WHAT IS EXPECTED — Repeat, please, exactly the lines from the one that has "purple pot: 2 -> 4" through the end of the records below, with pictures dropped.

[Object state change records]
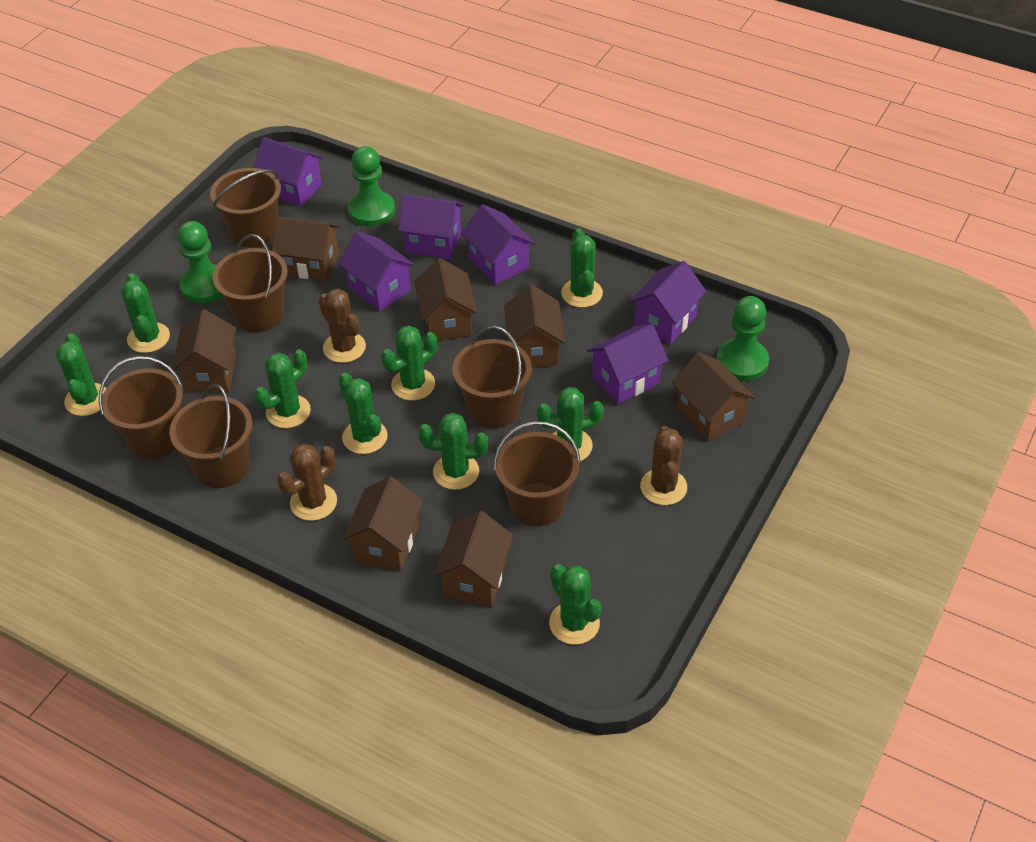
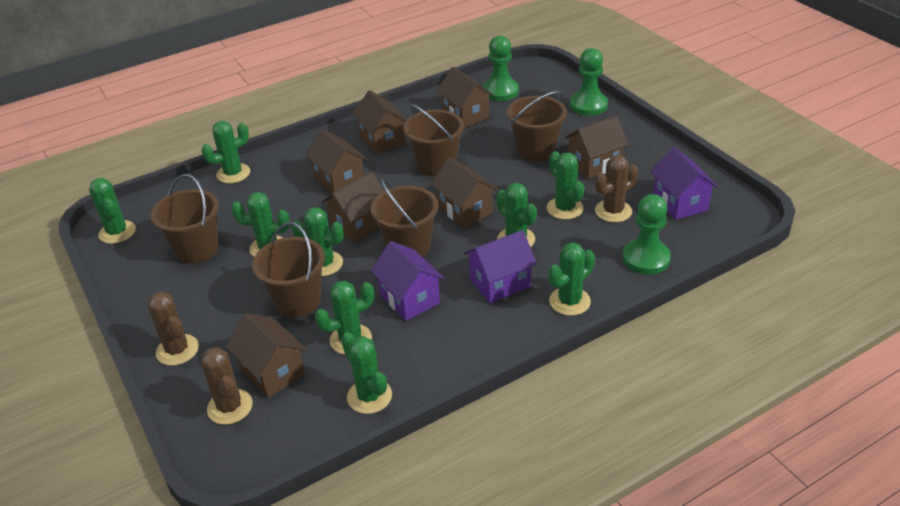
brown bucket: 6 -> 5
purple house: 6 -> 3

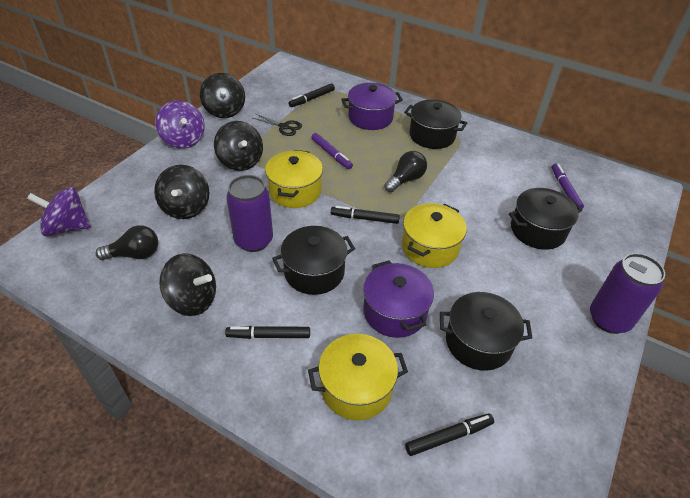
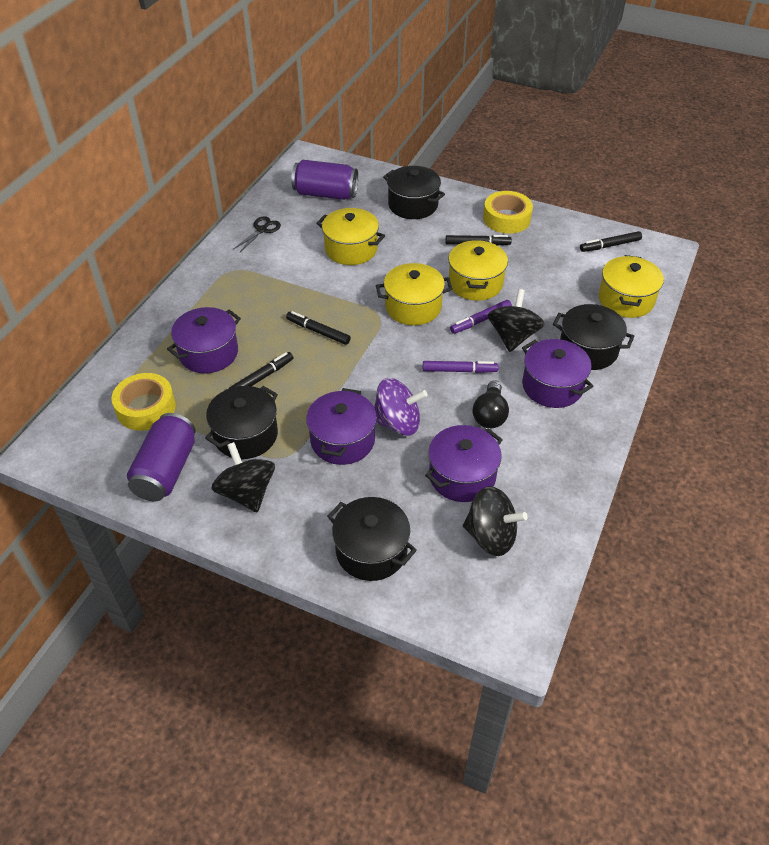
black light bulb: 2 -> 1
black spinning top: 4 -> 3
purple pot: 2 -> 4
purple spinning top: 2 -> 1
yellow pot: 3 -> 4
yellow tape: 0 -> 2

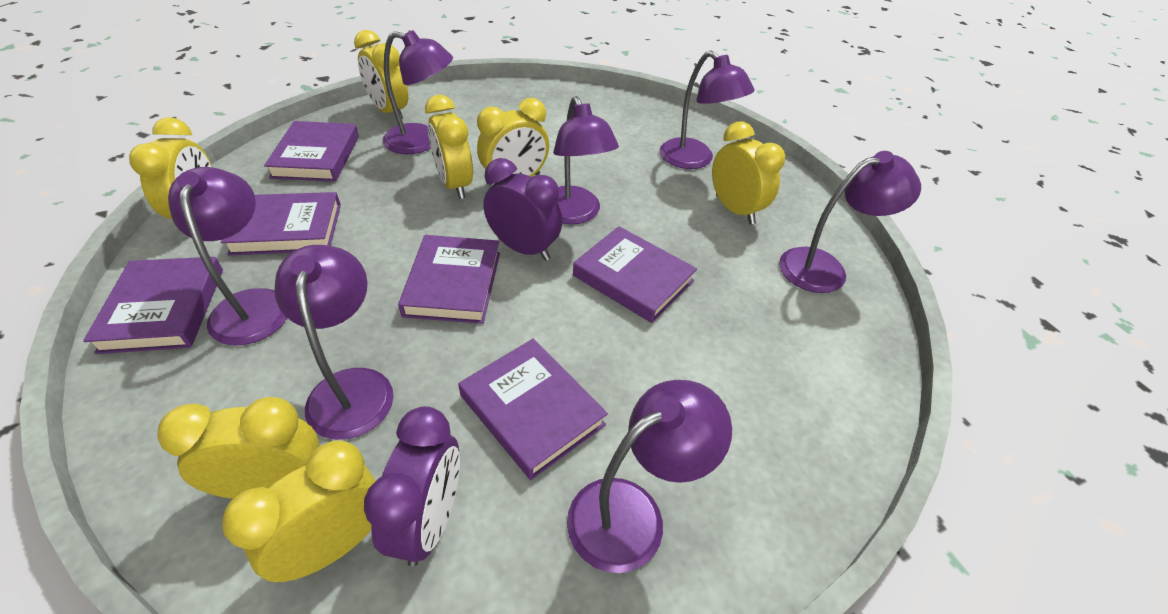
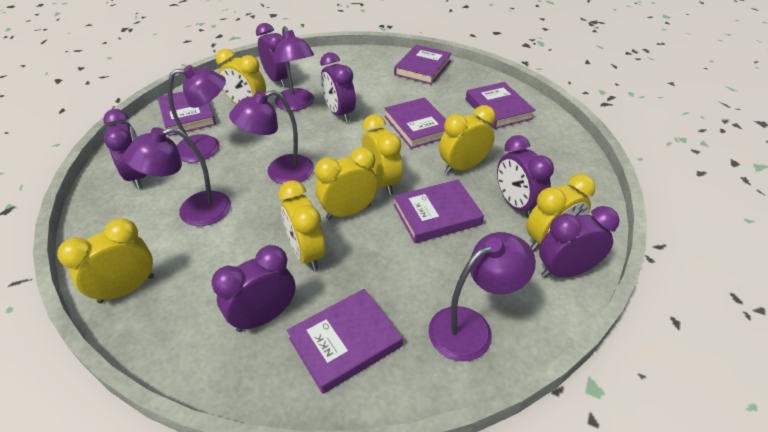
purple clock: 2 -> 6
purple lamp: 7 -> 5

RESULT —
purple pot: 2 -> 4
purple spinning top: 2 -> 1
yellow pot: 3 -> 4
yellow tape: 0 -> 2

purple clock: 2 -> 6
purple lamp: 7 -> 5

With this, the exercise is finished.